■ **Task details**: Down to the final line, reproduce the entries that follow exactly.
"""
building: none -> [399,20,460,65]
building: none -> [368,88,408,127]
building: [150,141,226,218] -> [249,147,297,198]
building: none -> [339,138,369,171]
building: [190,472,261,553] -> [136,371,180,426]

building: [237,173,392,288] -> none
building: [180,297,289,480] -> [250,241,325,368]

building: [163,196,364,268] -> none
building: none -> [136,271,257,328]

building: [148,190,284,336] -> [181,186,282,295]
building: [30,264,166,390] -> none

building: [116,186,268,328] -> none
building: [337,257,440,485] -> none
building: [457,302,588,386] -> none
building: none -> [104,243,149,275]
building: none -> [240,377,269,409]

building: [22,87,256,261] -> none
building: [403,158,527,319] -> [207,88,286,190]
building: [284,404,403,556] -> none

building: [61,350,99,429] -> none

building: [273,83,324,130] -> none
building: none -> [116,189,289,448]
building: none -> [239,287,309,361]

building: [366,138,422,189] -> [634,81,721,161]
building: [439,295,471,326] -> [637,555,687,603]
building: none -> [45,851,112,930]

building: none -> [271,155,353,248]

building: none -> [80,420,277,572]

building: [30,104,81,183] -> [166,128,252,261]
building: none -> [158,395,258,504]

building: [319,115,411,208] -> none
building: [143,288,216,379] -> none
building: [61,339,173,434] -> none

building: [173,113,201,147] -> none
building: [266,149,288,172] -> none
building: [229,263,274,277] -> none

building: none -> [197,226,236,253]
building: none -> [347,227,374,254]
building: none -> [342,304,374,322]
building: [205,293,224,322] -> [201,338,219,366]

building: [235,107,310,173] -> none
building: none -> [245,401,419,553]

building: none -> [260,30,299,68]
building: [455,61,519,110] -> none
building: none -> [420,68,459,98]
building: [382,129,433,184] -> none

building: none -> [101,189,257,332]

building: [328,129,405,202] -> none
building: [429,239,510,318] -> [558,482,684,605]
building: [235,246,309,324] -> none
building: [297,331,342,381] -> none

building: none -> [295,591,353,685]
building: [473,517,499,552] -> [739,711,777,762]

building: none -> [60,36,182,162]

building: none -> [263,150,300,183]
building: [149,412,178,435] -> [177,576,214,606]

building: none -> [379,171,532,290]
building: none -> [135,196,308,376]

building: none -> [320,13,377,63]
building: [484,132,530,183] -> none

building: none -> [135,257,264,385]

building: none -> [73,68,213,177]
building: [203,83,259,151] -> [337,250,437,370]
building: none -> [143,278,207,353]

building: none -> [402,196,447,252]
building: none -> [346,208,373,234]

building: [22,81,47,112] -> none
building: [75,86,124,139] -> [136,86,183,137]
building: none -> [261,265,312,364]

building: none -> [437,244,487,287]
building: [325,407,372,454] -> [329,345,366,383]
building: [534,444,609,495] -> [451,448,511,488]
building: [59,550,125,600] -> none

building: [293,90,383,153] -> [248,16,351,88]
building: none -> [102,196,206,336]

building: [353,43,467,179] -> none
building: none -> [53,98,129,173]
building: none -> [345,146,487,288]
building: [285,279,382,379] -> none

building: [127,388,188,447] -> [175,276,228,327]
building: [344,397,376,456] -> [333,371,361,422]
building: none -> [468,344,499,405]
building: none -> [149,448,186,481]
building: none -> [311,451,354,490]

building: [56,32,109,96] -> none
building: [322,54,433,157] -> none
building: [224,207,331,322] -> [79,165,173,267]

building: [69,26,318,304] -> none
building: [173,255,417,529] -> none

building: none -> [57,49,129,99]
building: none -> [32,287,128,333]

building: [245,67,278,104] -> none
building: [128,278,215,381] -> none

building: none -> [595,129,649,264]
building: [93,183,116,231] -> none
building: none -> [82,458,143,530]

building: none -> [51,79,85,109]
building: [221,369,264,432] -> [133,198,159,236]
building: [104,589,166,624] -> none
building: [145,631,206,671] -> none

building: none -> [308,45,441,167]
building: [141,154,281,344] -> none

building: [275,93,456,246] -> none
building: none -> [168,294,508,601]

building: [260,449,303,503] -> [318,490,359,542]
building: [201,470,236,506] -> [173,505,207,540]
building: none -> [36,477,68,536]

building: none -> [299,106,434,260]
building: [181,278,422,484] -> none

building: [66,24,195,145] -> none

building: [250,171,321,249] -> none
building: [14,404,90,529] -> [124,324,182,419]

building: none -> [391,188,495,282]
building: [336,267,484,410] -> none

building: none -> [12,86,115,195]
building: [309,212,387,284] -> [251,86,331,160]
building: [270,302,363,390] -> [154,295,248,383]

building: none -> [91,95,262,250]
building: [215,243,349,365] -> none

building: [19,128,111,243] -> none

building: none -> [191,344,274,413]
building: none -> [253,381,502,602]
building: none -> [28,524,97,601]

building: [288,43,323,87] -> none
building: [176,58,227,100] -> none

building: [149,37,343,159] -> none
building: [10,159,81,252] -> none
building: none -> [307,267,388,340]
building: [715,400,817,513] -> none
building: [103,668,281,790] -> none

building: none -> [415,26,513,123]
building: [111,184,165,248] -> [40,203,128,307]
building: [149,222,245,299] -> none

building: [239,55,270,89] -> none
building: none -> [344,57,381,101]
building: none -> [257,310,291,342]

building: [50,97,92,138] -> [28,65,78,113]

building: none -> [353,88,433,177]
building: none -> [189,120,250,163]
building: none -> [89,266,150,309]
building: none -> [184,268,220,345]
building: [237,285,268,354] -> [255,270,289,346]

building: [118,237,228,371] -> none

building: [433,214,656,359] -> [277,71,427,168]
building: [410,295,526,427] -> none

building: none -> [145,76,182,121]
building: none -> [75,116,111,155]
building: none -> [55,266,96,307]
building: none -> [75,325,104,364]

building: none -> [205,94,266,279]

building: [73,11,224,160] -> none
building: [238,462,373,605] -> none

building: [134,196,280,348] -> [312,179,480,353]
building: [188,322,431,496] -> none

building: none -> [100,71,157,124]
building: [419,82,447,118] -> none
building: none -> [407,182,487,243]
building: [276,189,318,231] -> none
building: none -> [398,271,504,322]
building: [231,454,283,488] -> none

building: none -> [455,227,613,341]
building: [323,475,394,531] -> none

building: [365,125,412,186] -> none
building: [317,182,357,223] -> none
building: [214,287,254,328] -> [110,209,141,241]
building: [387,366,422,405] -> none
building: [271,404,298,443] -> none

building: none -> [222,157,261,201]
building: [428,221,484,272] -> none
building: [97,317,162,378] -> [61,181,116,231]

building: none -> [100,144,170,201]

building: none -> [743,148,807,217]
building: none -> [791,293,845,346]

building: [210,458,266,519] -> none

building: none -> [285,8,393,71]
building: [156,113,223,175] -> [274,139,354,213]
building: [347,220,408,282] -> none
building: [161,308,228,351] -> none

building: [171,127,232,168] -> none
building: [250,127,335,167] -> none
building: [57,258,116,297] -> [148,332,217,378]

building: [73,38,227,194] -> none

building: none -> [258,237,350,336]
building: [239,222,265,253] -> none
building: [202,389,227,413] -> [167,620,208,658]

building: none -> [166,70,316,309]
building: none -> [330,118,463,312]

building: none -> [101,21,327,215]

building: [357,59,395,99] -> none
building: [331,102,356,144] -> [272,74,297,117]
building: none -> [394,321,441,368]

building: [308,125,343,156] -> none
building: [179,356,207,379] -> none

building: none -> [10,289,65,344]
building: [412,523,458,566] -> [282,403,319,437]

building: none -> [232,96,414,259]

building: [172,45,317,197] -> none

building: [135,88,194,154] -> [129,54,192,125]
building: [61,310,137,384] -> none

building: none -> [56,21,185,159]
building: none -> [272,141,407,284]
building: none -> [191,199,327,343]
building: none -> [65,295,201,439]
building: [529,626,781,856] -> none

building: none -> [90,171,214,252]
"""
■ **Answer box**:
building: none -> [399,20,460,65]
building: none -> [368,88,408,127]
building: [150,141,226,218] -> [249,147,297,198]
building: none -> [339,138,369,171]
building: [190,472,261,553] -> [136,371,180,426]

building: [237,173,392,288] -> none
building: [180,297,289,480] -> [250,241,325,368]

building: [163,196,364,268] -> none
building: none -> [136,271,257,328]

building: [148,190,284,336] -> [181,186,282,295]
building: [30,264,166,390] -> none

building: [116,186,268,328] -> none
building: [337,257,440,485] -> none
building: [457,302,588,386] -> none
building: none -> [104,243,149,275]
building: none -> [240,377,269,409]

building: [22,87,256,261] -> none
building: [403,158,527,319] -> [207,88,286,190]
building: [284,404,403,556] -> none

building: [61,350,99,429] -> none

building: [273,83,324,130] -> none
building: none -> [116,189,289,448]
building: none -> [239,287,309,361]

building: [366,138,422,189] -> [634,81,721,161]
building: [439,295,471,326] -> [637,555,687,603]
building: none -> [45,851,112,930]

building: none -> [271,155,353,248]

building: none -> [80,420,277,572]

building: [30,104,81,183] -> [166,128,252,261]
building: none -> [158,395,258,504]

building: [319,115,411,208] -> none
building: [143,288,216,379] -> none
building: [61,339,173,434] -> none

building: [173,113,201,147] -> none
building: [266,149,288,172] -> none
building: [229,263,274,277] -> none

building: none -> [197,226,236,253]
building: none -> [347,227,374,254]
building: none -> [342,304,374,322]
building: [205,293,224,322] -> [201,338,219,366]

building: [235,107,310,173] -> none
building: none -> [245,401,419,553]

building: none -> [260,30,299,68]
building: [455,61,519,110] -> none
building: none -> [420,68,459,98]
building: [382,129,433,184] -> none

building: none -> [101,189,257,332]

building: [328,129,405,202] -> none
building: [429,239,510,318] -> [558,482,684,605]
building: [235,246,309,324] -> none
building: [297,331,342,381] -> none

building: none -> [295,591,353,685]
building: [473,517,499,552] -> [739,711,777,762]

building: none -> [60,36,182,162]

building: none -> [263,150,300,183]
building: [149,412,178,435] -> [177,576,214,606]

building: none -> [379,171,532,290]
building: none -> [135,196,308,376]

building: none -> [320,13,377,63]
building: [484,132,530,183] -> none

building: none -> [135,257,264,385]

building: none -> [73,68,213,177]
building: [203,83,259,151] -> [337,250,437,370]
building: none -> [143,278,207,353]

building: none -> [402,196,447,252]
building: none -> [346,208,373,234]

building: [22,81,47,112] -> none
building: [75,86,124,139] -> [136,86,183,137]
building: none -> [261,265,312,364]

building: none -> [437,244,487,287]
building: [325,407,372,454] -> [329,345,366,383]
building: [534,444,609,495] -> [451,448,511,488]
building: [59,550,125,600] -> none

building: [293,90,383,153] -> [248,16,351,88]
building: none -> [102,196,206,336]

building: [353,43,467,179] -> none
building: none -> [53,98,129,173]
building: none -> [345,146,487,288]
building: [285,279,382,379] -> none

building: [127,388,188,447] -> [175,276,228,327]
building: [344,397,376,456] -> [333,371,361,422]
building: none -> [468,344,499,405]
building: none -> [149,448,186,481]
building: none -> [311,451,354,490]

building: [56,32,109,96] -> none
building: [322,54,433,157] -> none
building: [224,207,331,322] -> [79,165,173,267]

building: [69,26,318,304] -> none
building: [173,255,417,529] -> none

building: none -> [57,49,129,99]
building: none -> [32,287,128,333]

building: [245,67,278,104] -> none
building: [128,278,215,381] -> none

building: none -> [595,129,649,264]
building: [93,183,116,231] -> none
building: none -> [82,458,143,530]

building: none -> [51,79,85,109]
building: [221,369,264,432] -> [133,198,159,236]
building: [104,589,166,624] -> none
building: [145,631,206,671] -> none

building: none -> [308,45,441,167]
building: [141,154,281,344] -> none

building: [275,93,456,246] -> none
building: none -> [168,294,508,601]

building: [260,449,303,503] -> [318,490,359,542]
building: [201,470,236,506] -> [173,505,207,540]
building: none -> [36,477,68,536]

building: none -> [299,106,434,260]
building: [181,278,422,484] -> none

building: [66,24,195,145] -> none

building: [250,171,321,249] -> none
building: [14,404,90,529] -> [124,324,182,419]

building: none -> [391,188,495,282]
building: [336,267,484,410] -> none

building: none -> [12,86,115,195]
building: [309,212,387,284] -> [251,86,331,160]
building: [270,302,363,390] -> [154,295,248,383]

building: none -> [91,95,262,250]
building: [215,243,349,365] -> none

building: [19,128,111,243] -> none

building: none -> [191,344,274,413]
building: none -> [253,381,502,602]
building: none -> [28,524,97,601]

building: [288,43,323,87] -> none
building: [176,58,227,100] -> none

building: [149,37,343,159] -> none
building: [10,159,81,252] -> none
building: none -> [307,267,388,340]
building: [715,400,817,513] -> none
building: [103,668,281,790] -> none

building: none -> [415,26,513,123]
building: [111,184,165,248] -> [40,203,128,307]
building: [149,222,245,299] -> none

building: [239,55,270,89] -> none
building: none -> [344,57,381,101]
building: none -> [257,310,291,342]

building: [50,97,92,138] -> [28,65,78,113]

building: none -> [353,88,433,177]
building: none -> [189,120,250,163]
building: none -> [89,266,150,309]
building: none -> [184,268,220,345]
building: [237,285,268,354] -> [255,270,289,346]

building: [118,237,228,371] -> none

building: [433,214,656,359] -> [277,71,427,168]
building: [410,295,526,427] -> none

building: none -> [145,76,182,121]
building: none -> [75,116,111,155]
building: none -> [55,266,96,307]
building: none -> [75,325,104,364]

building: none -> [205,94,266,279]

building: [73,11,224,160] -> none
building: [238,462,373,605] -> none

building: [134,196,280,348] -> [312,179,480,353]
building: [188,322,431,496] -> none

building: none -> [100,71,157,124]
building: [419,82,447,118] -> none
building: none -> [407,182,487,243]
building: [276,189,318,231] -> none
building: none -> [398,271,504,322]
building: [231,454,283,488] -> none

building: none -> [455,227,613,341]
building: [323,475,394,531] -> none

building: [365,125,412,186] -> none
building: [317,182,357,223] -> none
building: [214,287,254,328] -> [110,209,141,241]
building: [387,366,422,405] -> none
building: [271,404,298,443] -> none

building: none -> [222,157,261,201]
building: [428,221,484,272] -> none
building: [97,317,162,378] -> [61,181,116,231]

building: none -> [100,144,170,201]

building: none -> [743,148,807,217]
building: none -> [791,293,845,346]

building: [210,458,266,519] -> none

building: none -> [285,8,393,71]
building: [156,113,223,175] -> [274,139,354,213]
building: [347,220,408,282] -> none
building: [161,308,228,351] -> none

building: [171,127,232,168] -> none
building: [250,127,335,167] -> none
building: [57,258,116,297] -> [148,332,217,378]

building: [73,38,227,194] -> none

building: none -> [258,237,350,336]
building: [239,222,265,253] -> none
building: [202,389,227,413] -> [167,620,208,658]

building: none -> [166,70,316,309]
building: none -> [330,118,463,312]

building: none -> [101,21,327,215]

building: [357,59,395,99] -> none
building: [331,102,356,144] -> [272,74,297,117]
building: none -> [394,321,441,368]

building: [308,125,343,156] -> none
building: [179,356,207,379] -> none

building: none -> [10,289,65,344]
building: [412,523,458,566] -> [282,403,319,437]

building: none -> [232,96,414,259]

building: [172,45,317,197] -> none

building: [135,88,194,154] -> [129,54,192,125]
building: [61,310,137,384] -> none

building: none -> [56,21,185,159]
building: none -> [272,141,407,284]
building: none -> [191,199,327,343]
building: none -> [65,295,201,439]
building: [529,626,781,856] -> none

building: none -> [90,171,214,252]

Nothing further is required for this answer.